**The task:** From the entries below, copy every line where the string "none" appears.

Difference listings
Segment Open
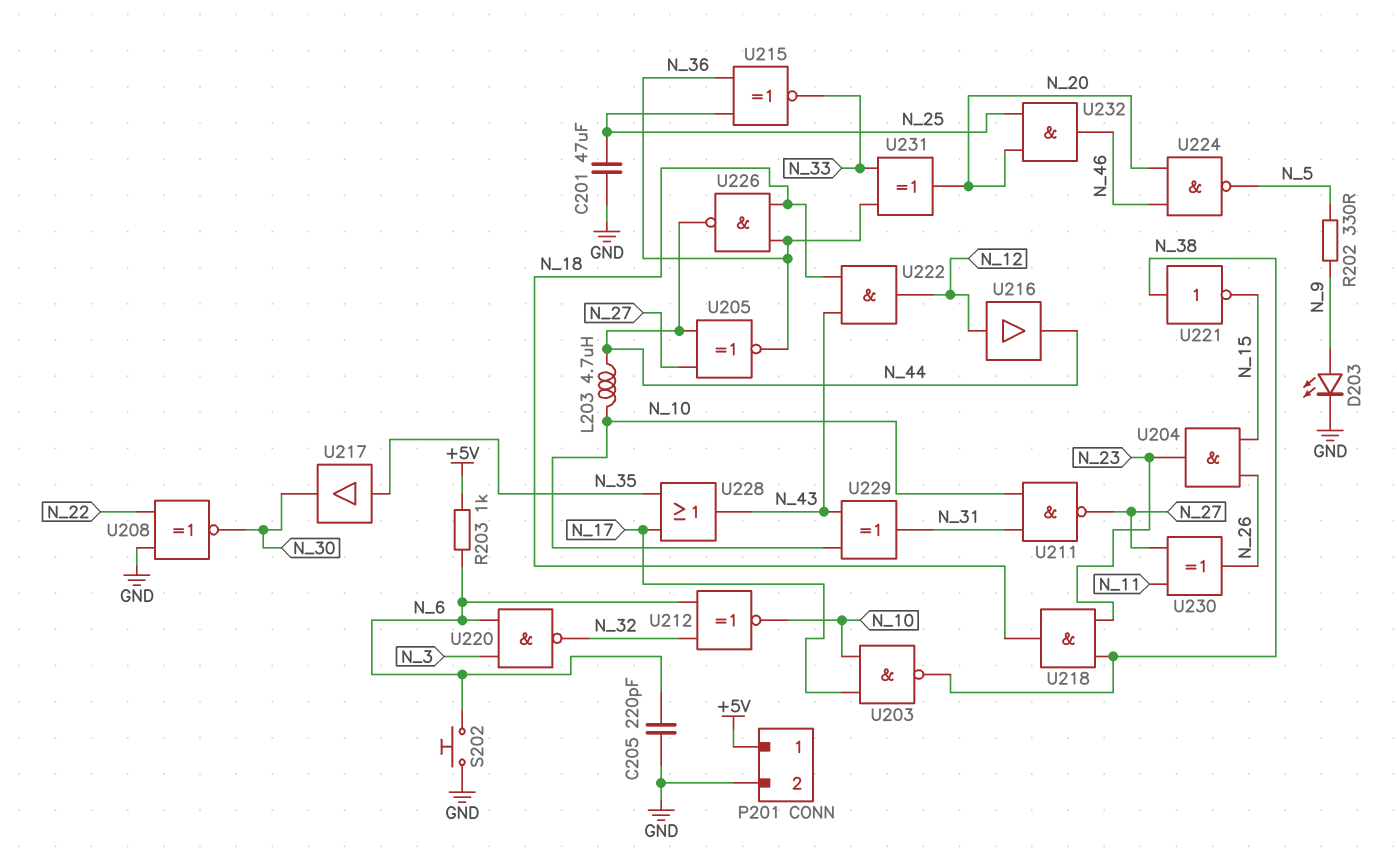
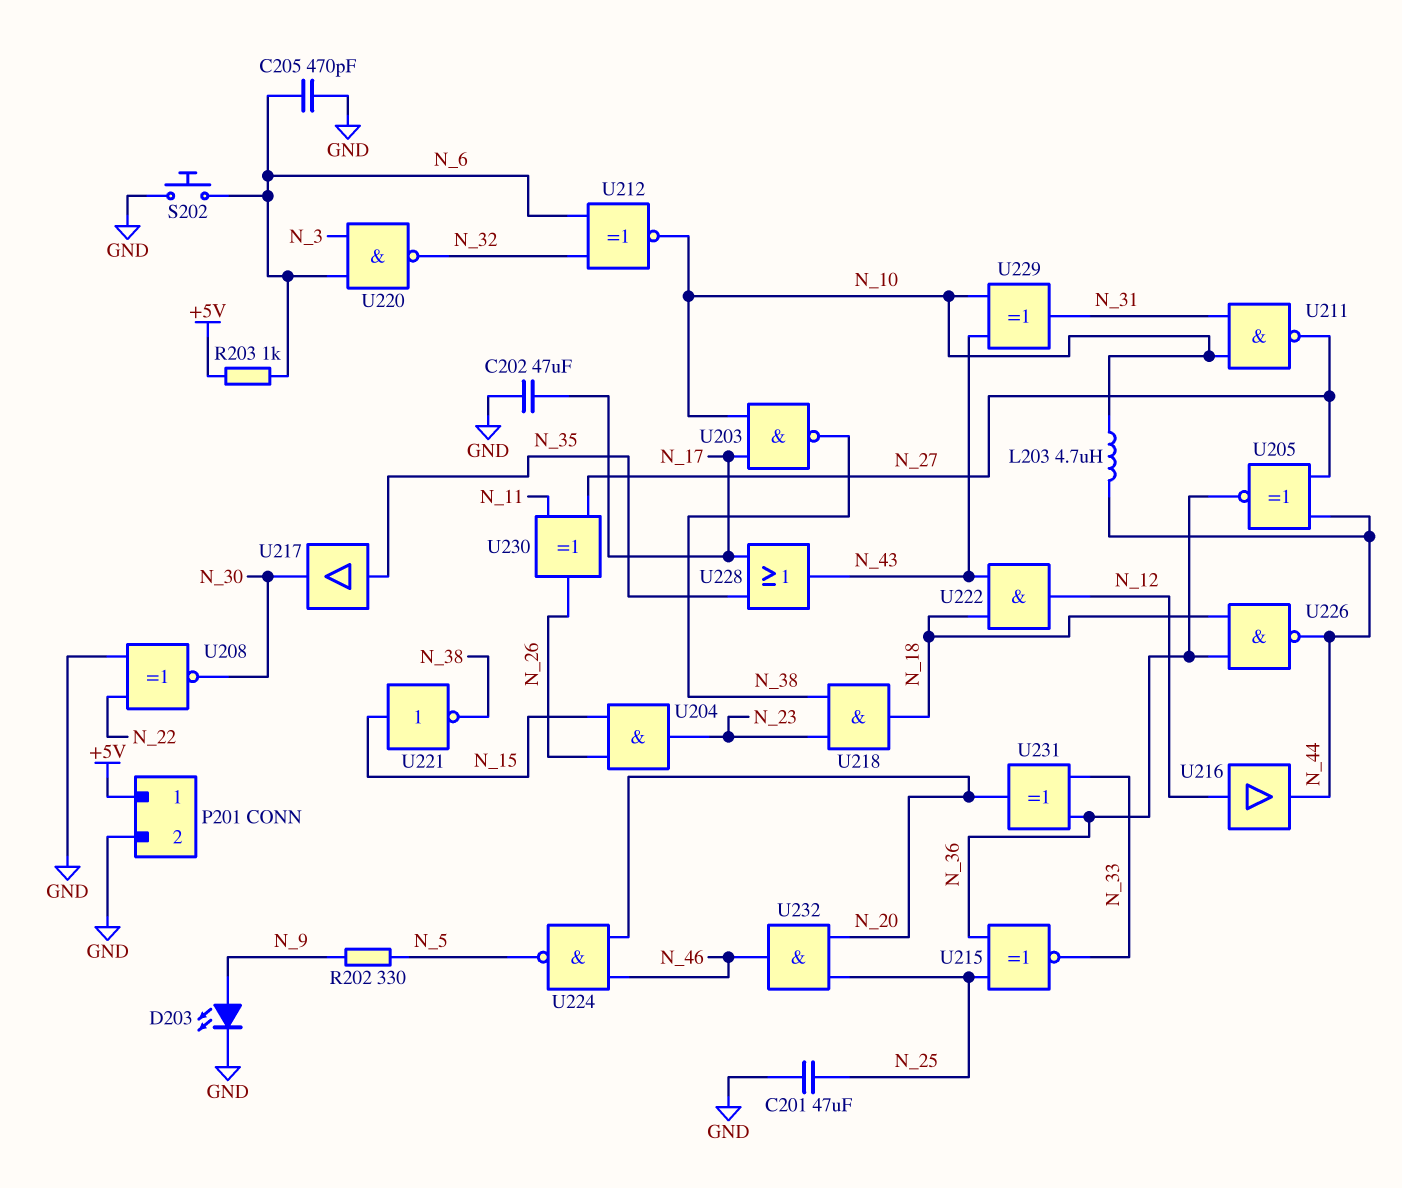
C202: none -> 47uF (GND, N_17)
C205: 220pF (GND, N_6) -> 470pF (GND, N_6)
U221: NOT (in N_38, out N_15) -> NOT (in N_15, out N_38)

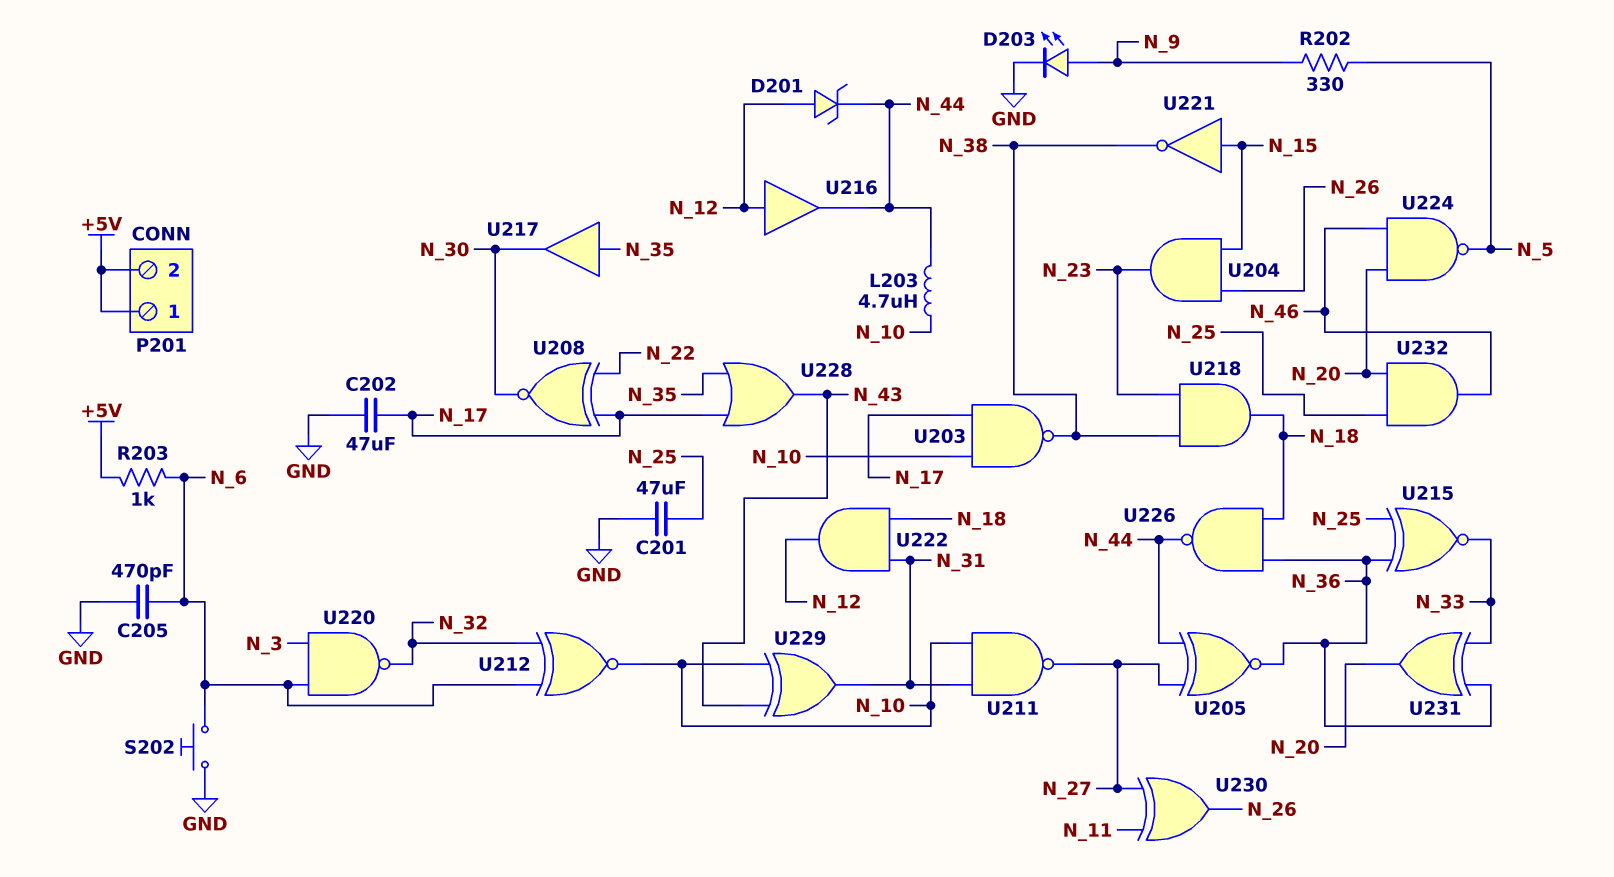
D201: none -> zener (A N_12, K N_44)
P201 pin 2: GND -> +5V
U208: XNOR (in GND, in N_22, out N_30) -> XNOR (in N_17, in N_22, out N_30)
U222: AND (in N_18, in N_43, out N_12) -> AND (in N_18, in N_31, out N_12)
Segment Closed
**Answer for this exercise:**
C202: none -> 47uF (GND, N_17)
D201: none -> zener (A N_12, K N_44)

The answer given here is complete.